Exactly as written, reproduce the lines from the one that contains "(183, 446) = (405, 193): pink" through the end of the records.

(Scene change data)
---*---

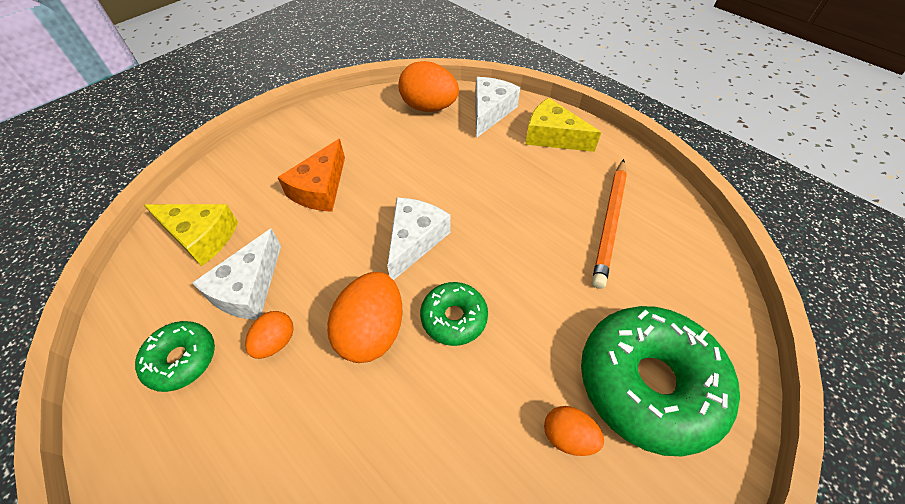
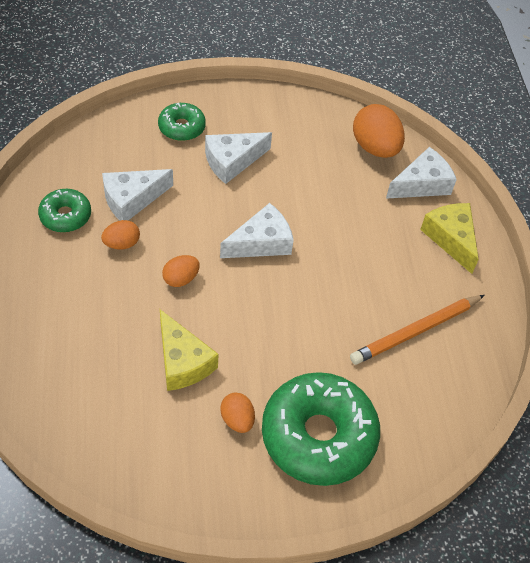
camera: 35 degrees right, 0 degrees up
(201, 237) = (130, 145): yellow cheese -> yellow cheese (182, 361)
(320, 188) = (232, 161): orange cheese -> white cheese
(372, 331) = (181, 279): orange egg -> orange egg, size x0.56
(454, 318) = (237, 308): green donut -> green donut (182, 127)

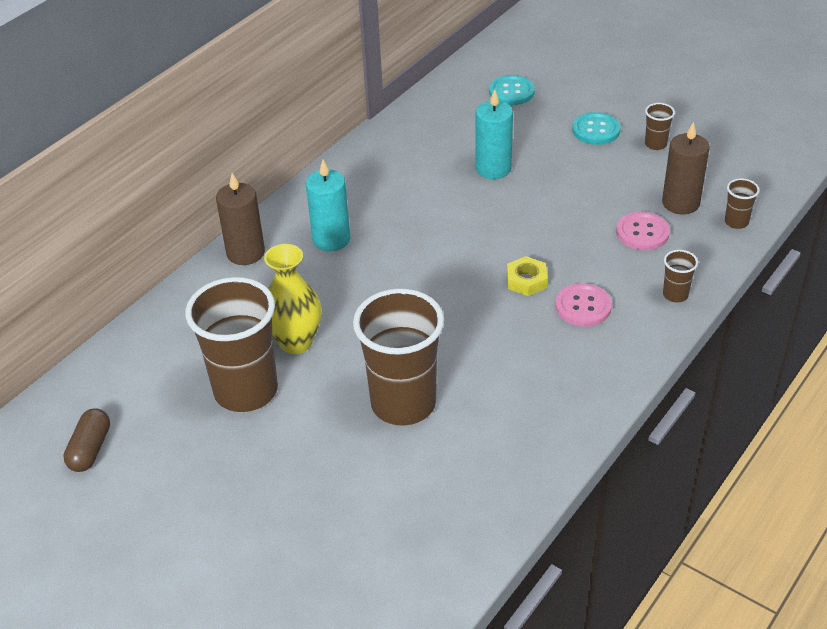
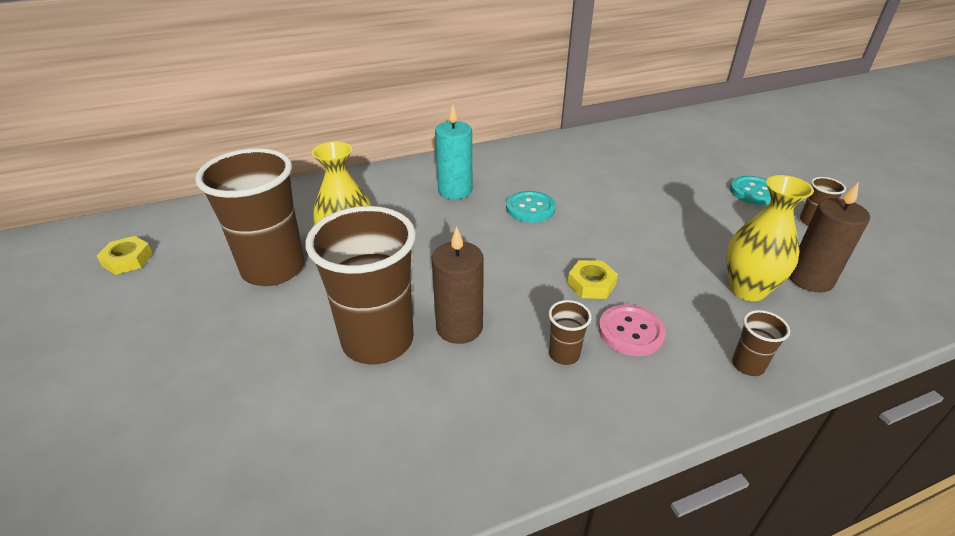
camera: 30 degrees right, 5 degrees down
(90, 449) = (128, 260): brown capsule -> yellow nut
(245, 253) = (385, 177): brown candle -> brown candle (459, 327)
(493, 168) = (634, 189): turquoise candle -> none
(511, 92) = (693, 145): turquoise button -> turquoise button (530, 208)
(642, 233) = (747, 289): pink button -> yellow vase
(736, 222) = (871, 321): brown cup -> brown cup (564, 354)

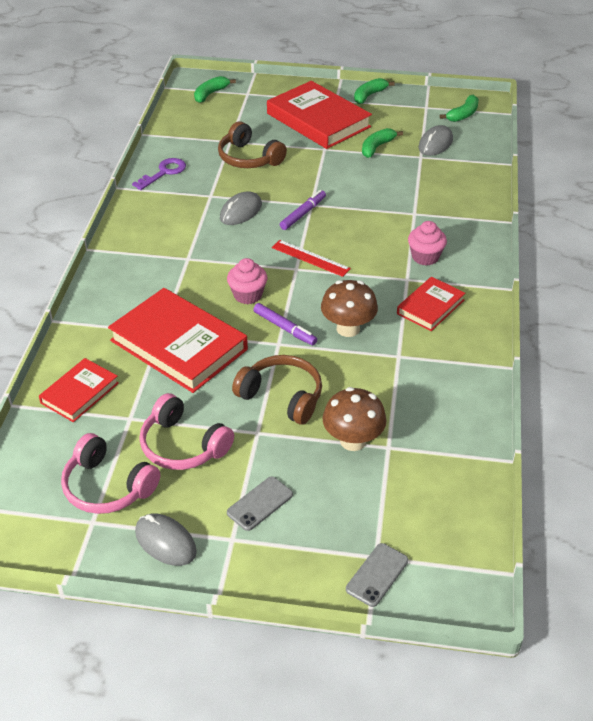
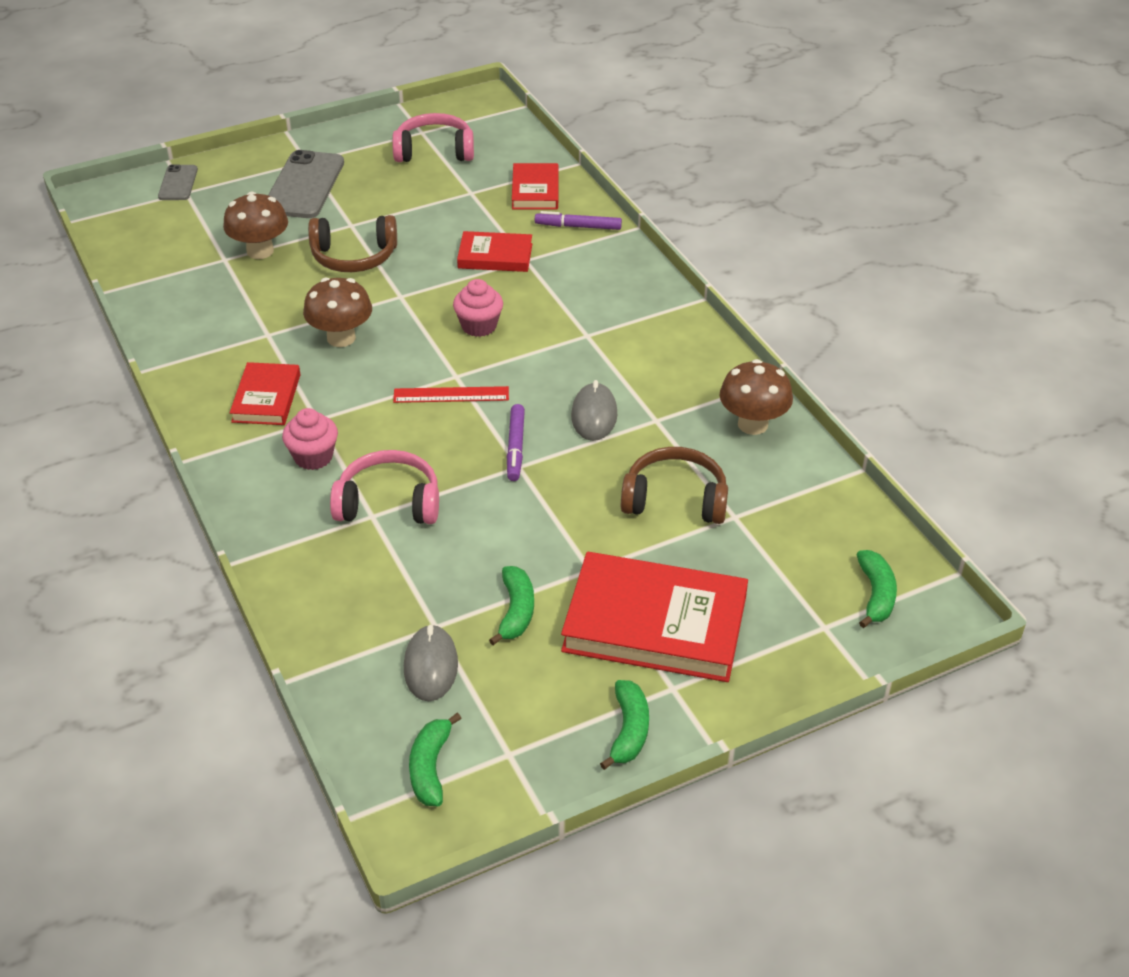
camera: 145 degrees right, 0 degrees up
(164, 172) = (752, 424): purple key -> brown mushroom
(165, 542) = (355, 142): grey mouse -> none
(178, 345) = (495, 256): red book -> red book, size x0.54
(183, 446) = (405, 193): pink headphones -> pink headphones (389, 502)
(260, 504) = (304, 185): grey phone -> grey phone, size x1.84
(284, 328) = (407, 311): purple marker -> purple marker (578, 226)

---*---

Worked solution →
(183, 446) = (405, 193): pink headphones -> pink headphones (389, 502)
(260, 504) = (304, 185): grey phone -> grey phone, size x1.84
(284, 328) = (407, 311): purple marker -> purple marker (578, 226)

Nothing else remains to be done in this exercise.